> [Data section]
◇ ◇ ◇ ◇ ◇
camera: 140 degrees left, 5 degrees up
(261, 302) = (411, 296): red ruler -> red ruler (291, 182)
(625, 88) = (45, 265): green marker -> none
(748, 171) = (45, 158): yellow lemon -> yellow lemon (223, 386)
◇ ◇ ◇ ◇ ◇
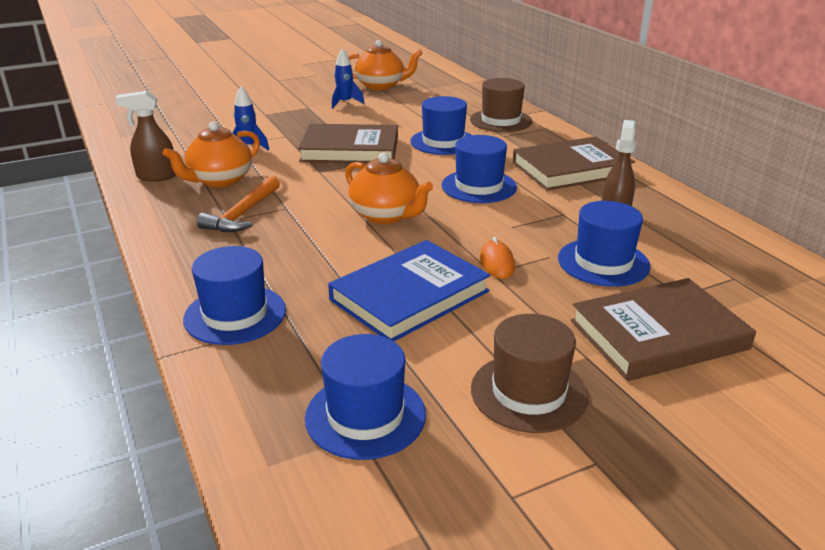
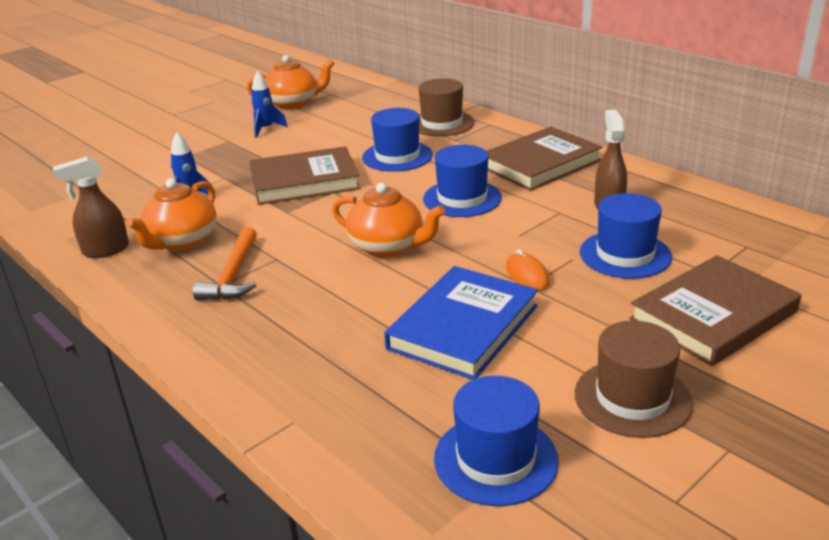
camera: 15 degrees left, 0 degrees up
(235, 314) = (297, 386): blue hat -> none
◇ ◇ ◇ ◇ ◇
> [What to do]
Print exactly the lines above, between the one holding "camera: 15 degrees left, 0 degrees up" and the one holding "(235, 314) = (297, 386): blue hat -> none", inclusive, and nothing besides.

> [Reply to the task]
camera: 15 degrees left, 0 degrees up
(235, 314) = (297, 386): blue hat -> none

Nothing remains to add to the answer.